* **Description of the task**: Give back the notation text of every item below verbatim, leaving out the pictures.

-.-.-

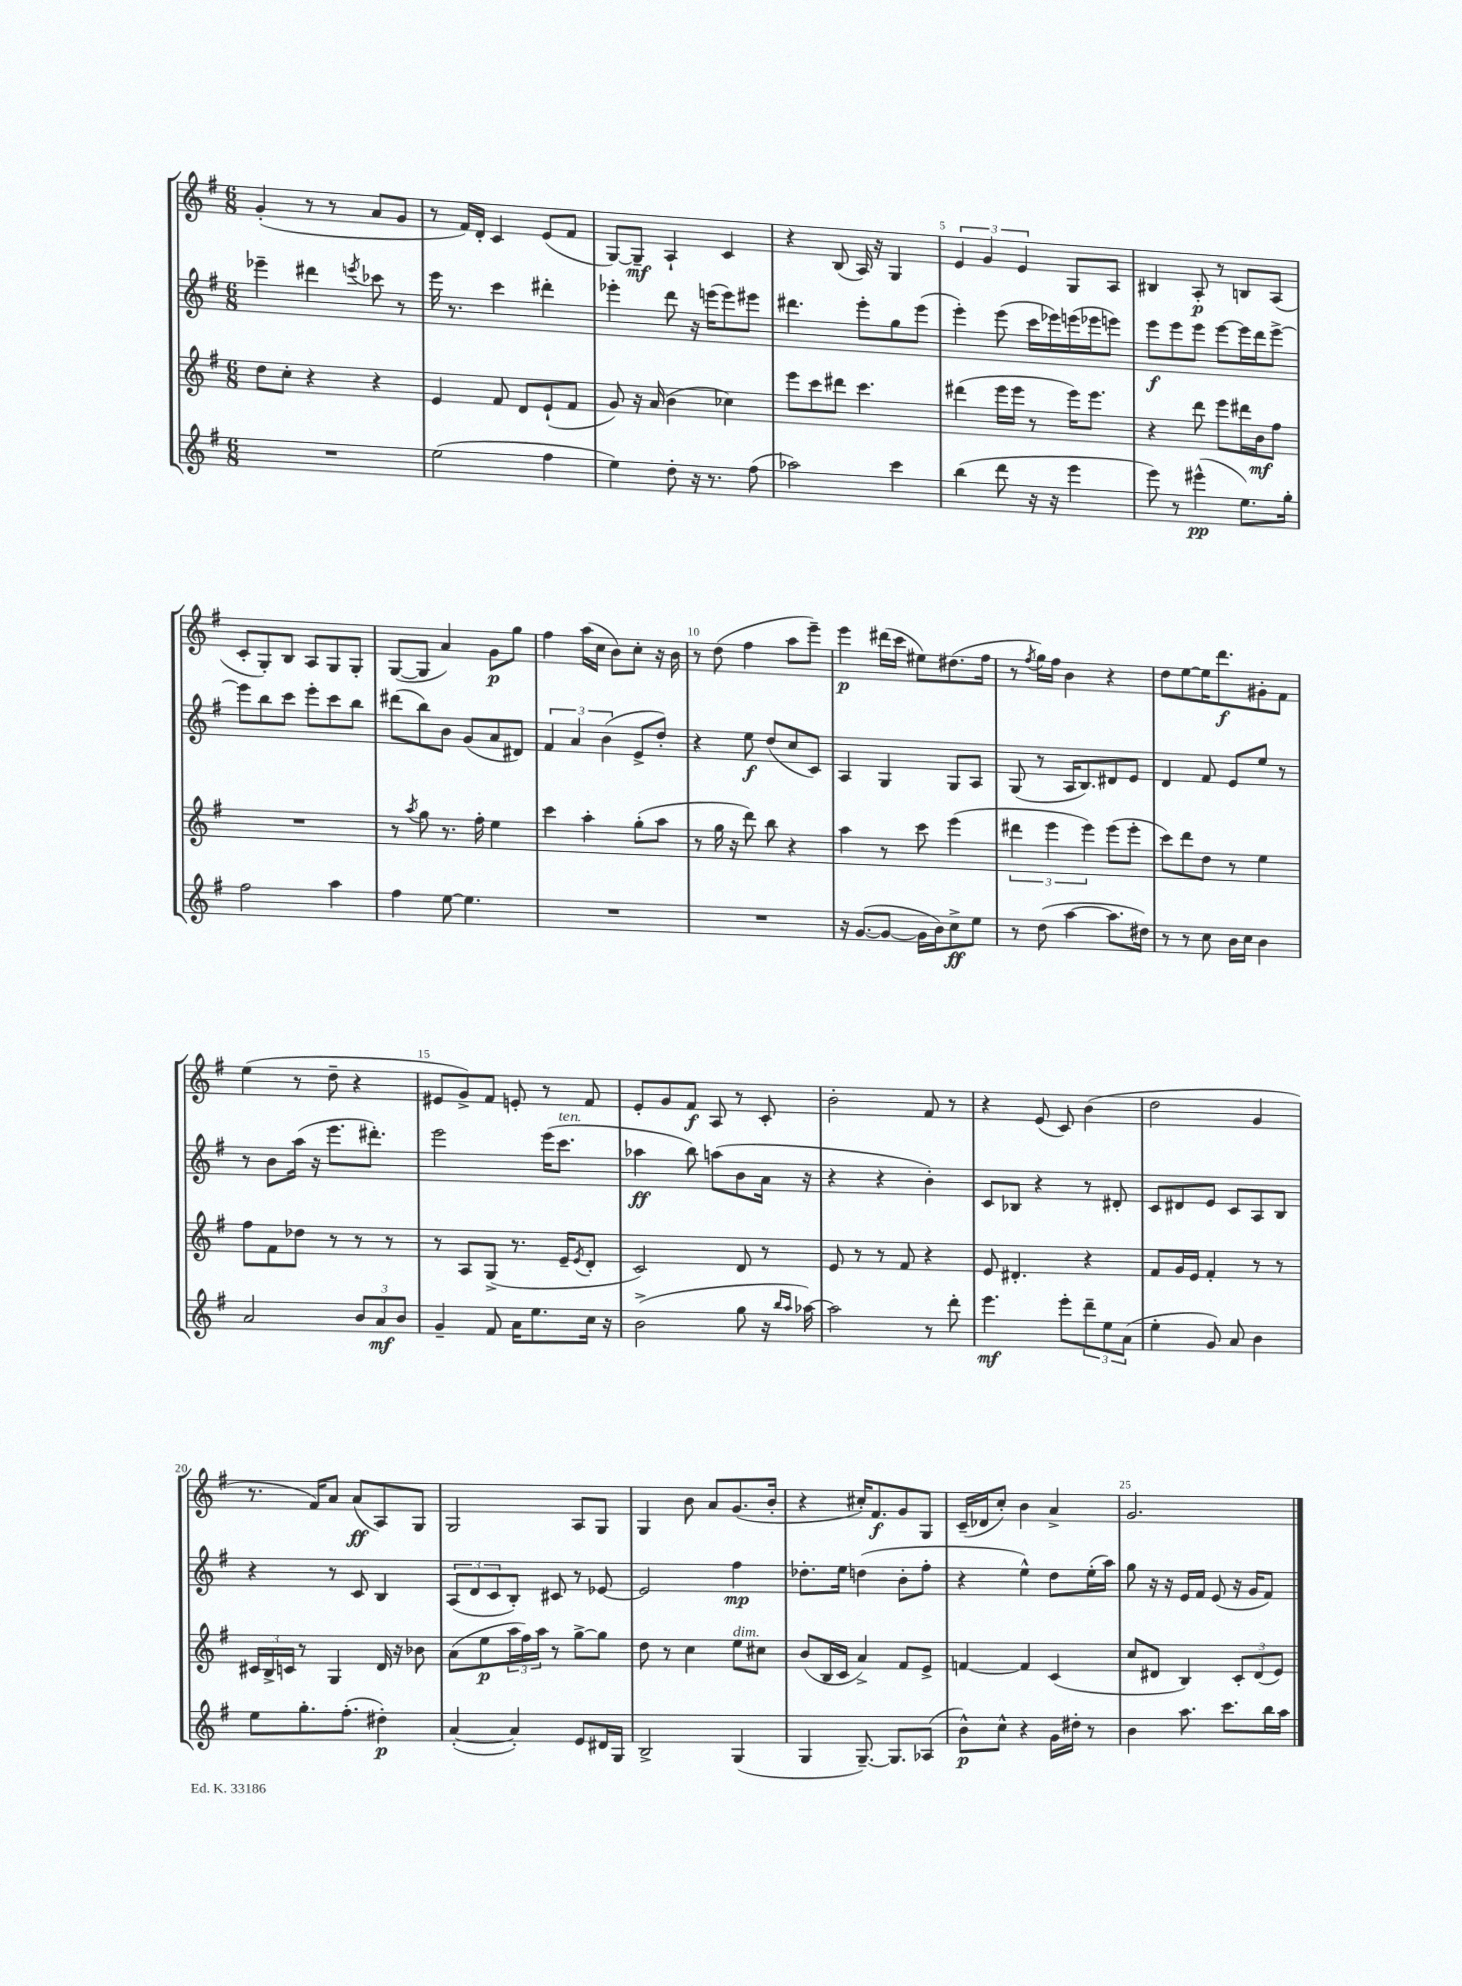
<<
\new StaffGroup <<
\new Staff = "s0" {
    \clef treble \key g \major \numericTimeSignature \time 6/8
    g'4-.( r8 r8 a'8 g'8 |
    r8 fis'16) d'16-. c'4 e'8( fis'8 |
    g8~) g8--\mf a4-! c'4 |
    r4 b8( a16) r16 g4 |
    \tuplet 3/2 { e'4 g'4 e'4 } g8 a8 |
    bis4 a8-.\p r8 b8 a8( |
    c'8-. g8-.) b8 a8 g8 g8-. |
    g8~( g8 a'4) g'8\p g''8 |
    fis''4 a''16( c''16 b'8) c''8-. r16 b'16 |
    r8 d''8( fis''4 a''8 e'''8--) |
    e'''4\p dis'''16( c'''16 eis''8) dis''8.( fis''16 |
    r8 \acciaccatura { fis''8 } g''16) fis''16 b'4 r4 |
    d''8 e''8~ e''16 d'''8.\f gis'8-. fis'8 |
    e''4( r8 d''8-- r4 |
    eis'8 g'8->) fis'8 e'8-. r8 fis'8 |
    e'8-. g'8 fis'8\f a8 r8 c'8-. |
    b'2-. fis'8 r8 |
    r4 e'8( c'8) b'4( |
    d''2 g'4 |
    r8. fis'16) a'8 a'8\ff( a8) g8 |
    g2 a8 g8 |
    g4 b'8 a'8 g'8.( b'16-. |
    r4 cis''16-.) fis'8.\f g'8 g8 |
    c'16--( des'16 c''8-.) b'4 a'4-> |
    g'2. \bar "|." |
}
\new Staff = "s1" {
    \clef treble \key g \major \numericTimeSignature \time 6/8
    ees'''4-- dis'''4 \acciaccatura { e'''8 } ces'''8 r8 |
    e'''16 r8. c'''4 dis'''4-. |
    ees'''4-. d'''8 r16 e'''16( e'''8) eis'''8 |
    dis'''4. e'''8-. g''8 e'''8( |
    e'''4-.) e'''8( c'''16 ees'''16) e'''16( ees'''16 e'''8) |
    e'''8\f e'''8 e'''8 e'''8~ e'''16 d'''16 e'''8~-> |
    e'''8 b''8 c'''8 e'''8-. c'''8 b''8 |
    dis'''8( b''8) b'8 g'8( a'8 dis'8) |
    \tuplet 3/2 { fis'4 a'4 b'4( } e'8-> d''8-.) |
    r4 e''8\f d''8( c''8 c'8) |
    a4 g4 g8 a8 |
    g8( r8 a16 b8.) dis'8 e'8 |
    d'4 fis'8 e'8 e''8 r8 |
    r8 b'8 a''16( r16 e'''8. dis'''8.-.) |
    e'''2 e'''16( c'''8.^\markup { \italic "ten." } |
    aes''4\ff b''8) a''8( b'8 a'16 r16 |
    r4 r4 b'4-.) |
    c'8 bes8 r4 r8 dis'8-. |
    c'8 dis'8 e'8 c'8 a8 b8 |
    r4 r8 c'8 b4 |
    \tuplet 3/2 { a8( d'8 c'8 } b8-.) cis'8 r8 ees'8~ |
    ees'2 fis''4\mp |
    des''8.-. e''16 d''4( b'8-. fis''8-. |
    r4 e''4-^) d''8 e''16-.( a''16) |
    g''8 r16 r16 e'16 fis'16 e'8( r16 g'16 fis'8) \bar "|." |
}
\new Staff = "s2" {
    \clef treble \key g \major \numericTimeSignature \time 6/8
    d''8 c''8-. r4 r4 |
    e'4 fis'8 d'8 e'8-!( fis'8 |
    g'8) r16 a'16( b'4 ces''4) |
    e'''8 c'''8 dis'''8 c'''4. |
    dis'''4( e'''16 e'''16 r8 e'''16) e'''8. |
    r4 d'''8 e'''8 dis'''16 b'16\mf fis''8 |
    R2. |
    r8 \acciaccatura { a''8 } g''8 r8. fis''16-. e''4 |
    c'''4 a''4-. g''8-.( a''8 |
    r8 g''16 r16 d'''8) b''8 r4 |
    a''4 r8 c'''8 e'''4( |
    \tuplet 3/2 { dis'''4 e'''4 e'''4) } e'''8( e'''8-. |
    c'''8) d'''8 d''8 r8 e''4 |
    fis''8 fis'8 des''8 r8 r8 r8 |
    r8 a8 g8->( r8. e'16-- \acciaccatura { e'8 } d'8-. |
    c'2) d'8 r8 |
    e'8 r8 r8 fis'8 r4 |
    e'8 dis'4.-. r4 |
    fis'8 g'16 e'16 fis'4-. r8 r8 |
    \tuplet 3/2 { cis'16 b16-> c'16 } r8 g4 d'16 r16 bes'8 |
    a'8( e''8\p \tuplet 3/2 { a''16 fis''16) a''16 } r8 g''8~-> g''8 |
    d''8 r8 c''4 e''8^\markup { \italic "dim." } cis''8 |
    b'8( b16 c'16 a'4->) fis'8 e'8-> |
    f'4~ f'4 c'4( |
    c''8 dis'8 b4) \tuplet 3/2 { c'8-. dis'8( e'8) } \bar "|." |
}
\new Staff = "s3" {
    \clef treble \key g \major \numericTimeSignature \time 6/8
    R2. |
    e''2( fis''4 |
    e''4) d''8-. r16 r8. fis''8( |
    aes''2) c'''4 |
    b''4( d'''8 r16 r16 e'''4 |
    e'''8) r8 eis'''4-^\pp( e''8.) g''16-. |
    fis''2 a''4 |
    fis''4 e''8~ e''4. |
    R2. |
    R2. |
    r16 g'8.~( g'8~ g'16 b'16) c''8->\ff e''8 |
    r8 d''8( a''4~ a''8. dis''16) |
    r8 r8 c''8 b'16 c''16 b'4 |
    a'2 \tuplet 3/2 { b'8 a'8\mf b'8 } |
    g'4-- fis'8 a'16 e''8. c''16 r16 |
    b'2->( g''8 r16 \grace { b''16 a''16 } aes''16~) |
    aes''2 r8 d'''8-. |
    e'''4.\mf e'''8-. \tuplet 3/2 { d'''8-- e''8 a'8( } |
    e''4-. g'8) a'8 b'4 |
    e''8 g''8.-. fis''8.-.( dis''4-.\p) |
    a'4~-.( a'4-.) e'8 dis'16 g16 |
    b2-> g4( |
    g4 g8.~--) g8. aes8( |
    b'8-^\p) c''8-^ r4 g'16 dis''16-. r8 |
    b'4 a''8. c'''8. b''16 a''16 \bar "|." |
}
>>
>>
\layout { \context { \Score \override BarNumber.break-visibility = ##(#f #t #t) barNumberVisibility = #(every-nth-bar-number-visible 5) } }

-.-.-

* **The result**:
<<
\new StaffGroup <<
\new Staff = "s0" {
    \clef treble \key g \major \numericTimeSignature \time 6/8
    g'4-.( r8 r8 a'8 g'8 |
    r8 fis'16) d'16-. c'4 e'8( fis'8 |
    g8~) g8--\mf a4-! c'4 |
    r4 b8( a16) r16 g4 |
    \tuplet 3/2 { e'4 g'4 e'4 } g8 a8 |
    bis4 a8-.\p r8 b8 a8( |
    c'8-. g8-.) b8 a8 g8 g8-. |
    g8~( g8 a'4) g'8\p g''8 |
    fis''4 a''16( c''16 b'8) c''8-. r16 b'16 |
    r8 d''8( fis''4 a''8 e'''8--) |
    e'''4\p dis'''16( c'''16 eis''8) dis''8.( fis''16 |
    r8 \acciaccatura { fis''8 } g''16) fis''16 b'4 r4 |
    d''8 e''8~ e''16 d'''8.\f gis'8-. fis'8 |
    e''4( r8 d''8-- r4 |
    eis'8 g'8->) fis'8 e'8-. r8 fis'8 |
    e'8-. g'8 fis'8\f a8 r8 c'8-. |
    b'2-. fis'8 r8 |
    r4 e'8( c'8) b'4( |
    d''2 g'4 |
    r8. fis'16) a'8 a'8\ff( a8) g8 |
    g2 a8 g8 |
    g4 b'8 a'8 g'8.( b'16-. |
    r4 cis''16-.) fis'8.\f g'8 g8 |
    c'16--( des'16 c''8-.) b'4 a'4-> |
    g'2. \bar "|." |
}
\new Staff = "s1" {
    \clef treble \key g \major \numericTimeSignature \time 6/8
    ees'''4-- dis'''4 \acciaccatura { e'''8 } ces'''8 r8 |
    e'''16 r8. c'''4 dis'''4-. |
    ees'''4-. d'''8 r16 e'''16( e'''8) eis'''8 |
    dis'''4. e'''8-. g''8 e'''8( |
    e'''4-.) e'''8( c'''16 ees'''16) e'''16( ees'''16 e'''8) |
    e'''8\f e'''8 e'''8 e'''8~ e'''16 d'''16 e'''8~-> |
    e'''8 b''8 c'''8 e'''8-. c'''8 b''8 |
    dis'''8( b''8) b'8 g'8( a'8 dis'8) |
    \tuplet 3/2 { fis'4 a'4 b'4( } e'8-> d''8-.) |
    r4 e''8\f d''8( c''8 c'8) |
    a4 g4 g8 a8 |
    g8( r8 a16 b8.) dis'8 e'8 |
    d'4 fis'8 e'8 e''8 r8 |
    r8 b'8 a''16( r16 e'''8. dis'''8.-.) |
    e'''2 e'''16( c'''8.^\markup { \italic "ten." } |
    aes''4\ff b''8) a''8( b'8 a'16 r16 |
    r4 r4 b'4-.) |
    c'8 bes8 r4 r8 dis'8-. |
    c'8 dis'8 e'8 c'8 a8 b8 |
    r4 r8 c'8 b4 |
    \tuplet 3/2 { a8( d'8 c'8 } b8-.) cis'8 r8 ees'8~ |
    ees'2 fis''4\mp |
    des''8.-. e''16 d''4( b'8-. fis''8-. |
    r4 e''4-^) d''8 e''16-.( a''16) |
    g''8 r16 r16 e'16 fis'16 e'8( r16 g'16 fis'8) \bar "|." |
}
\new Staff = "s2" {
    \clef treble \key g \major \numericTimeSignature \time 6/8
    d''8 c''8-. r4 r4 |
    e'4 fis'8 d'8 e'8-!( fis'8 |
    g'8) r16 a'16( b'4 ces''4) |
    e'''8 c'''8 dis'''8 c'''4. |
    dis'''4( e'''16 e'''16 r8 e'''16) e'''8. |
    r4 d'''8 e'''8 dis'''16 b'16\mf fis''8 |
    R2. |
    r8 \acciaccatura { a''8 } g''8 r8. fis''16-. e''4 |
    c'''4 a''4-. g''8-.( a''8 |
    r8 g''16 r16 d'''8) b''8 r4 |
    a''4 r8 c'''8 e'''4( |
    \tuplet 3/2 { dis'''4 e'''4 e'''4) } e'''8( e'''8-. |
    c'''8) d'''8 d''8 r8 e''4 |
    fis''8 fis'8 des''8 r8 r8 r8 |
    r8 a8 g8->( r8. e'16-- \acciaccatura { e'8 } d'8-. |
    c'2) d'8 r8 |
    e'8 r8 r8 fis'8 r4 |
    e'8 dis'4.-. r4 |
    fis'8 g'16 e'16 fis'4-. r8 r8 |
    \tuplet 3/2 { cis'16 b16-> c'16 } r8 g4 d'16 r16 bes'8 |
    a'8( e''8\p \tuplet 3/2 { a''16 fis''16) a''16 } r8 g''8~-> g''8 |
    d''8 r8 c''4 e''8^\markup { \italic "dim." } cis''8 |
    b'8( b16 c'16 a'4->) fis'8 e'8-> |
    f'4~ f'4 c'4( |
    c''8 dis'8 b4) \tuplet 3/2 { c'8-. dis'8( e'8) } \bar "|." |
}
\new Staff = "s3" {
    \clef treble \key g \major \numericTimeSignature \time 6/8
    R2. |
    e''2( fis''4 |
    e''4) d''8-. r16 r8. fis''8( |
    aes''2) c'''4 |
    b''4( d'''8 r16 r16 e'''4 |
    e'''8) r8 eis'''4-^\pp( e''8.) g''16-. |
    fis''2 a''4 |
    fis''4 e''8~ e''4. |
    R2. |
    R2. |
    r16 g'8.~( g'8~ g'16 b'16) c''8->\ff e''8 |
    r8 d''8( a''4~ a''8. dis''16) |
    r8 r8 c''8 b'16 c''16 b'4 |
    a'2 \tuplet 3/2 { b'8 a'8\mf b'8 } |
    g'4-- fis'8 a'16 e''8. c''16 r16 |
    b'2->( g''8 r16 \grace { b''16 a''16 } aes''16~) |
    aes''2 r8 d'''8-. |
    e'''4.\mf e'''8-. \tuplet 3/2 { d'''8-- e''8 a'8( } |
    e''4-. g'8) a'8 b'4 |
    e''8 g''8.-. fis''8.-.( dis''4-.\p) |
    a'4~-.( a'4-.) e'8 dis'16 g16 |
    b2-> g4( |
    g4 g8.~--) g8. aes8( |
    b'8-^\p) c''8-^ r4 g'16 dis''16-. r8 |
    b'4 a''8. c'''8. b''16 a''16 \bar "|." |
}
>>
>>
\layout { \context { \Score \override BarNumber.break-visibility = ##(#f #t #t) barNumberVisibility = #(every-nth-bar-number-visible 5) } }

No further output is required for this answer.